### Instructions for the task
Apart from the pictures, output all of the records exactly.

### Data for the task

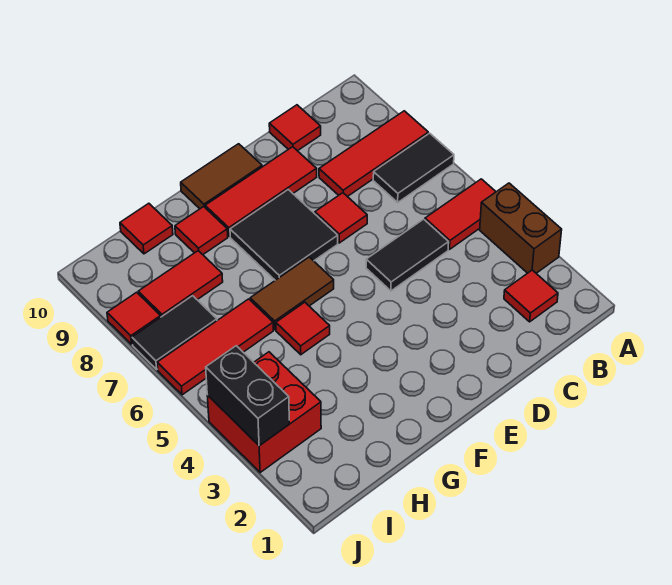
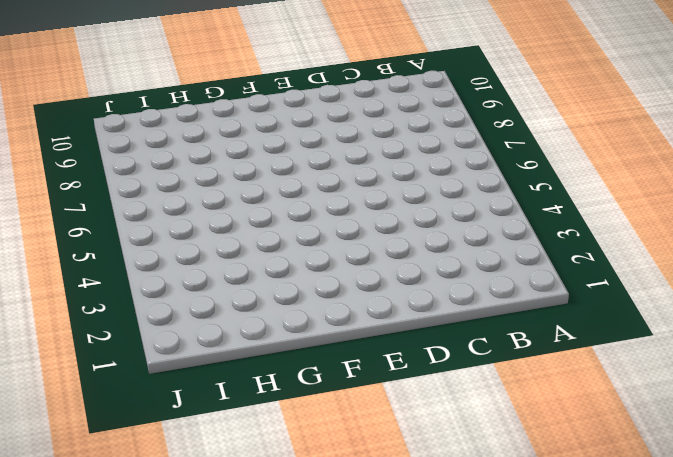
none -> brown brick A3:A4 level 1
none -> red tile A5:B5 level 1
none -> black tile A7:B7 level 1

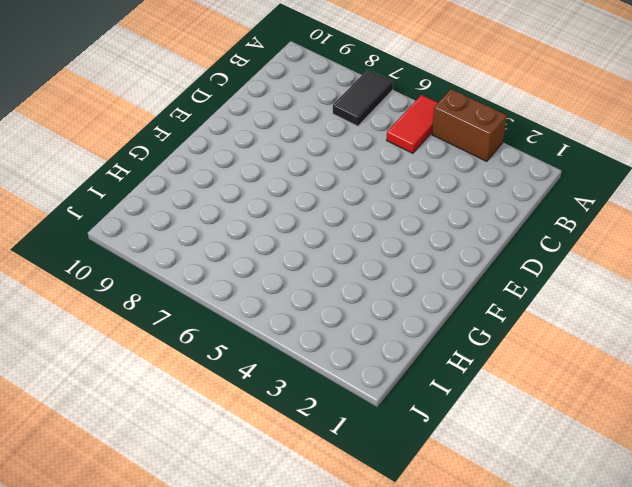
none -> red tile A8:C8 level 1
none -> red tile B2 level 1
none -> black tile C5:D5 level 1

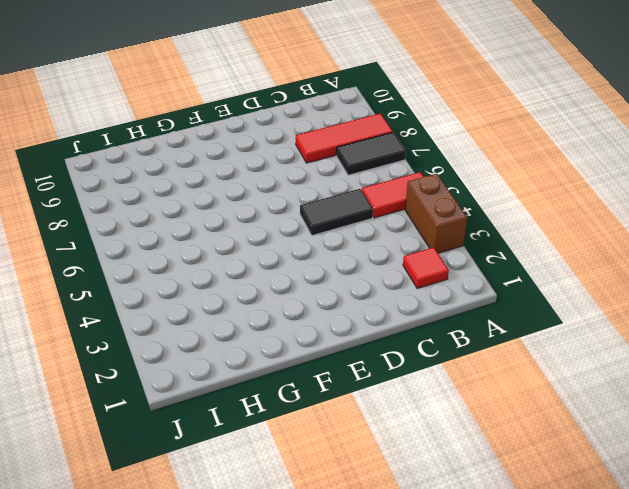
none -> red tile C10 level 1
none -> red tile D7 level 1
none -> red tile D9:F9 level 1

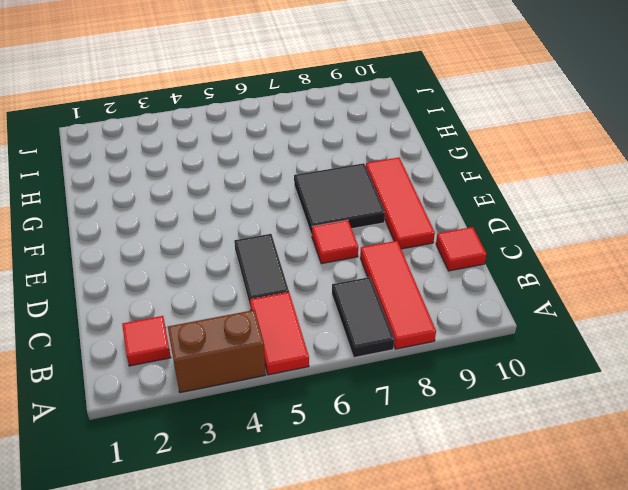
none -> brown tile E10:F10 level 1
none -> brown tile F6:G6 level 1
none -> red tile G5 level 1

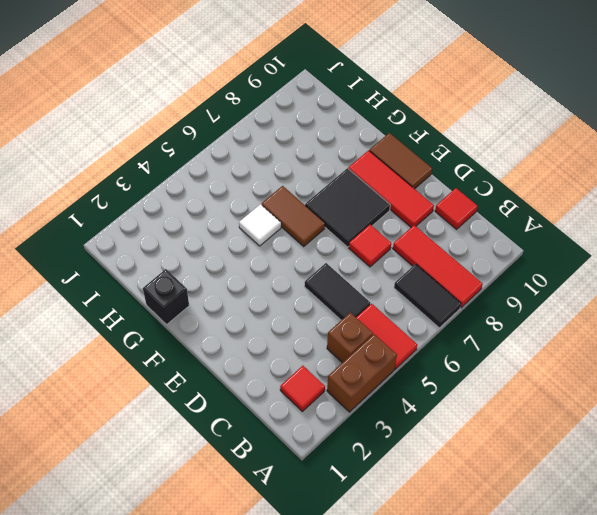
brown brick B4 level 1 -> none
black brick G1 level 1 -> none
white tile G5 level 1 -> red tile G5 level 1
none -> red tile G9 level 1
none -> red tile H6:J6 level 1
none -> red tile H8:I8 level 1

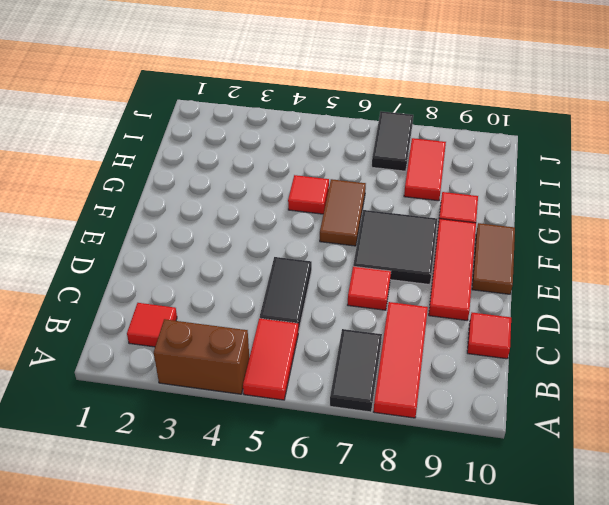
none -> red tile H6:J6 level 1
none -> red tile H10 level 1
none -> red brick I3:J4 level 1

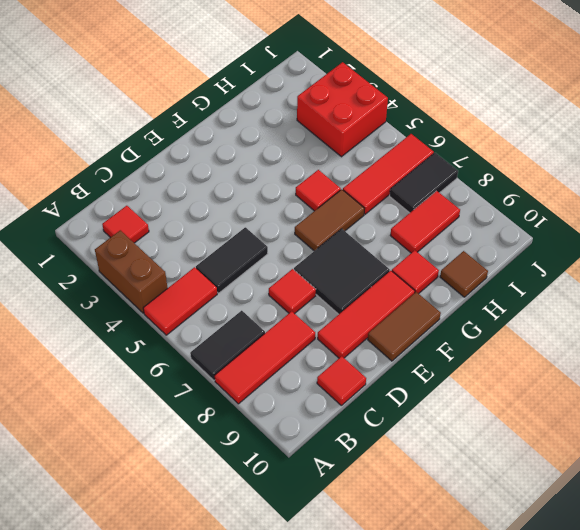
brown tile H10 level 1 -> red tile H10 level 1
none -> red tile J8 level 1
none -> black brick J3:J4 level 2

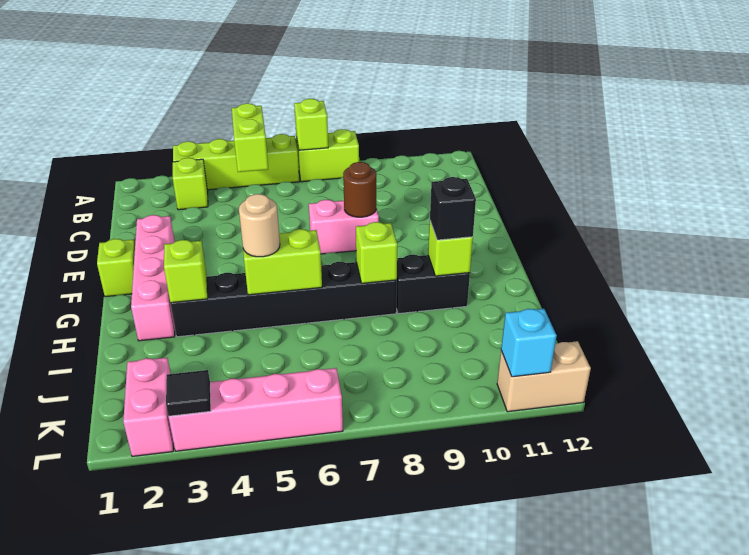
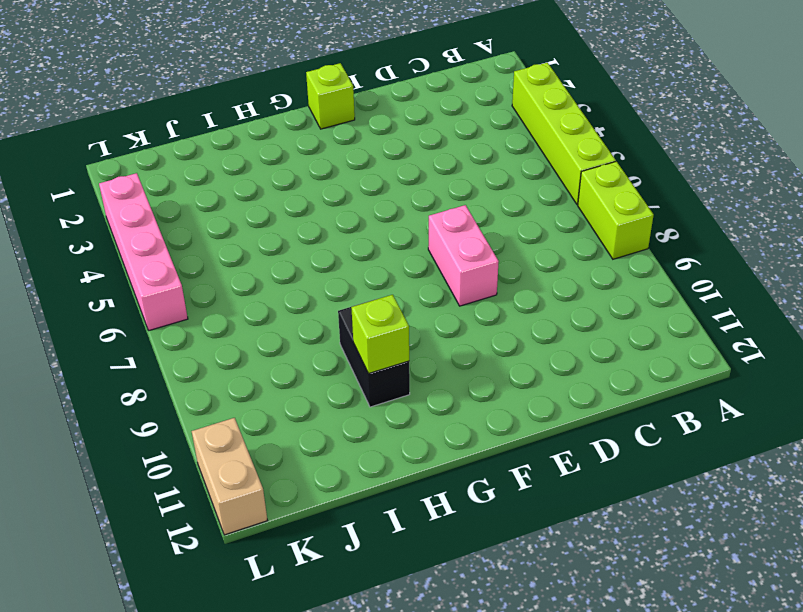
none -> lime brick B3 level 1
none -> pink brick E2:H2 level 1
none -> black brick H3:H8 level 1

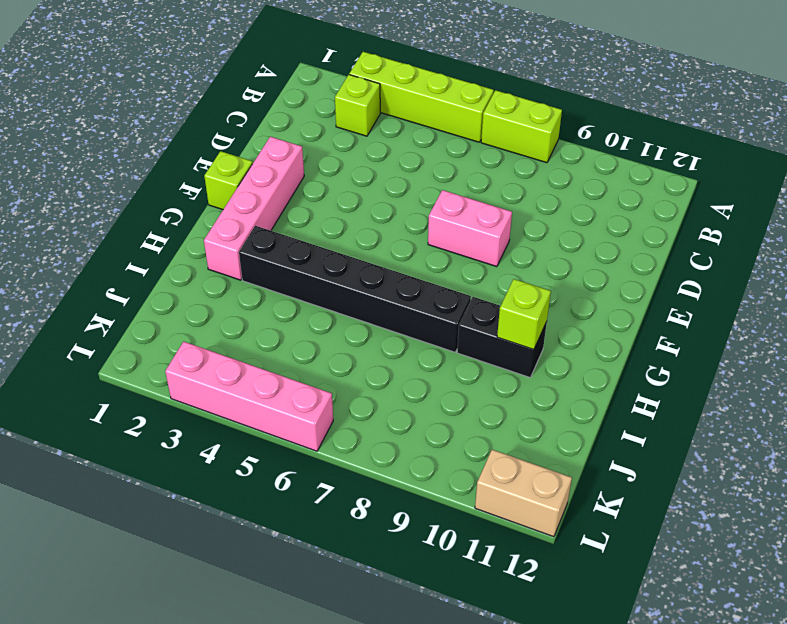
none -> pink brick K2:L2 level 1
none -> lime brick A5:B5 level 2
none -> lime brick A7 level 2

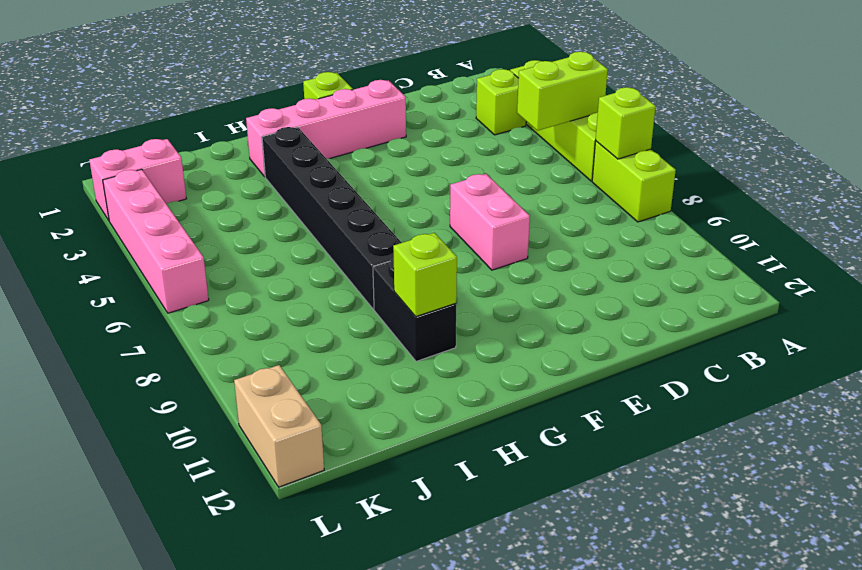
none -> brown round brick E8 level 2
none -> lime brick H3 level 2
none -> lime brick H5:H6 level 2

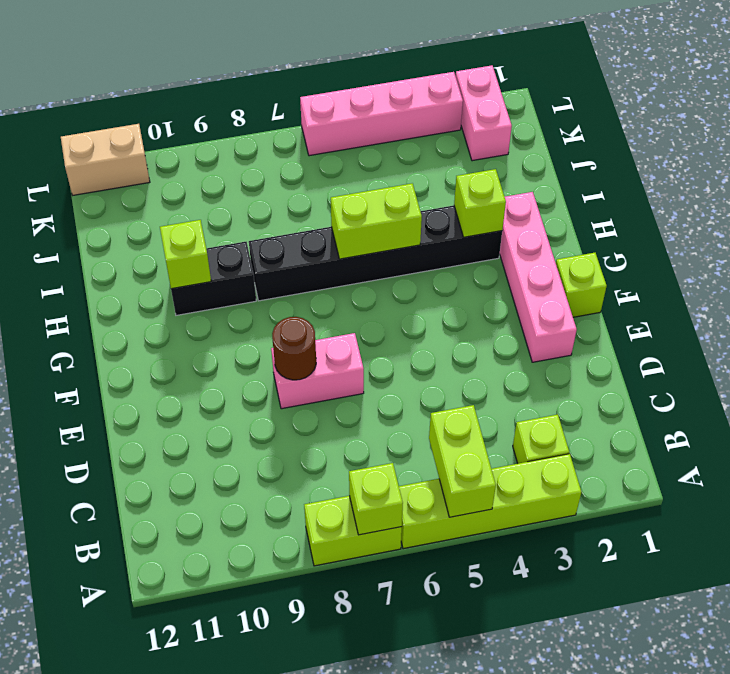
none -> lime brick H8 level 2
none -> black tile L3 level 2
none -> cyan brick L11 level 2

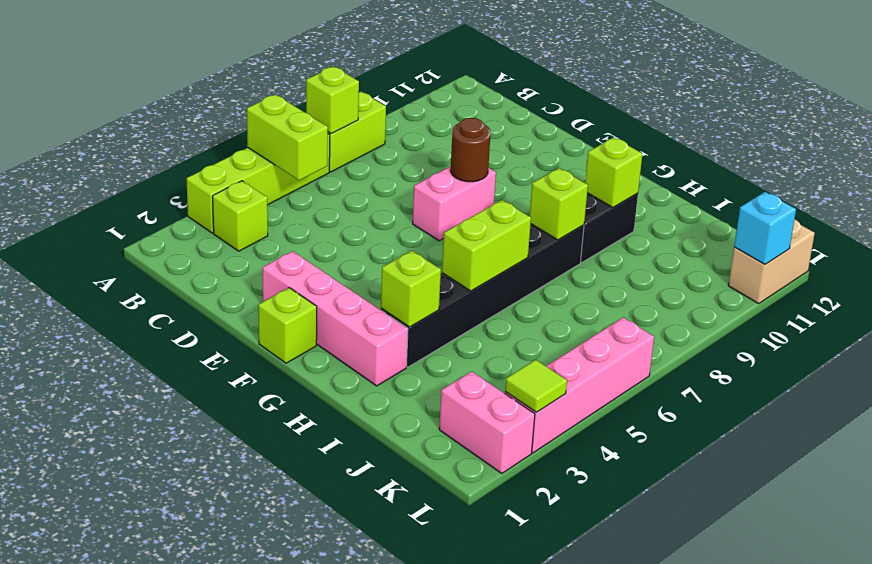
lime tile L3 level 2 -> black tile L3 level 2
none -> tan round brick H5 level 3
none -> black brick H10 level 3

### Response below
none -> brown brick A3:A4 level 1
none -> red tile A5:B5 level 1
none -> black tile A7:B7 level 1

none -> red tile A8:C8 level 1
none -> red tile B2 level 1
none -> black tile C5:D5 level 1

none -> red tile C10 level 1
none -> red tile D7 level 1
none -> red tile D9:F9 level 1

none -> brown tile E10:F10 level 1
none -> brown tile F6:G6 level 1
none -> red tile G5 level 1

brown brick B4 level 1 -> none
black brick G1 level 1 -> none
white tile G5 level 1 -> red tile G5 level 1
none -> red tile G9 level 1
none -> red tile H6:J6 level 1
none -> red tile H8:I8 level 1

none -> red tile H6:J6 level 1
none -> red tile H10 level 1
none -> red brick I3:J4 level 1

brown tile H10 level 1 -> red tile H10 level 1
none -> red tile J8 level 1
none -> black brick J3:J4 level 2

none -> lime brick B3 level 1
none -> pink brick E2:H2 level 1
none -> black brick H3:H8 level 1

none -> pink brick K2:L2 level 1
none -> lime brick A5:B5 level 2
none -> lime brick A7 level 2

none -> brown round brick E8 level 2
none -> lime brick H3 level 2
none -> lime brick H5:H6 level 2

none -> lime brick H8 level 2
none -> black tile L3 level 2
none -> cyan brick L11 level 2

lime tile L3 level 2 -> black tile L3 level 2
none -> tan round brick H5 level 3
none -> black brick H10 level 3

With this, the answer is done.